- [DESCRIPTION OF THE TASK]: Images excluded, repeat each entry below exactly.
┌─ INFORMATION PROVIDED
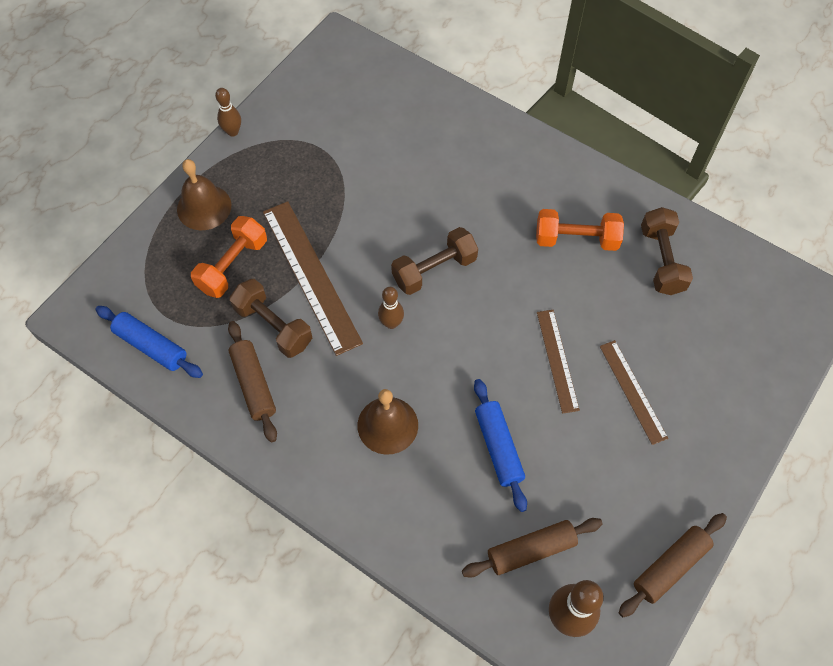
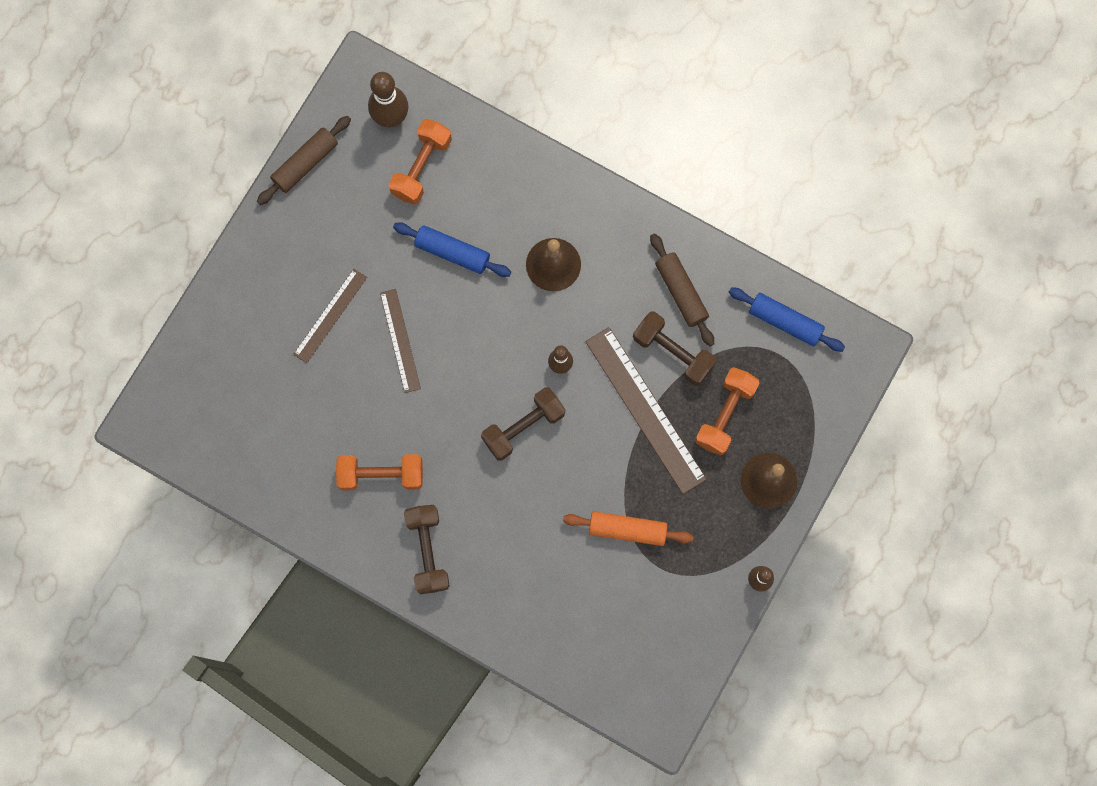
camera: 175 degrees right, 15 degrees up
(344, 178) = (627, 530): none -> orange rolling pin
(498, 447) = (452, 252): blue rolling pin -> blue rolling pin turned 45 degrees counterclockwise
(531, 550) = (421, 167): brown rolling pin -> orange dumbbell
(632, 391) = (330, 315): brown ruler -> brown ruler turned 60 degrees clockwise
(661, 260) = (295, 457): brown dumbbell -> brown dumbbell (428, 551)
└─
- [THE ANSWER]:
camera: 175 degrees right, 15 degrees up
(344, 178) = (627, 530): none -> orange rolling pin
(498, 447) = (452, 252): blue rolling pin -> blue rolling pin turned 45 degrees counterclockwise
(531, 550) = (421, 167): brown rolling pin -> orange dumbbell
(632, 391) = (330, 315): brown ruler -> brown ruler turned 60 degrees clockwise
(661, 260) = (295, 457): brown dumbbell -> brown dumbbell (428, 551)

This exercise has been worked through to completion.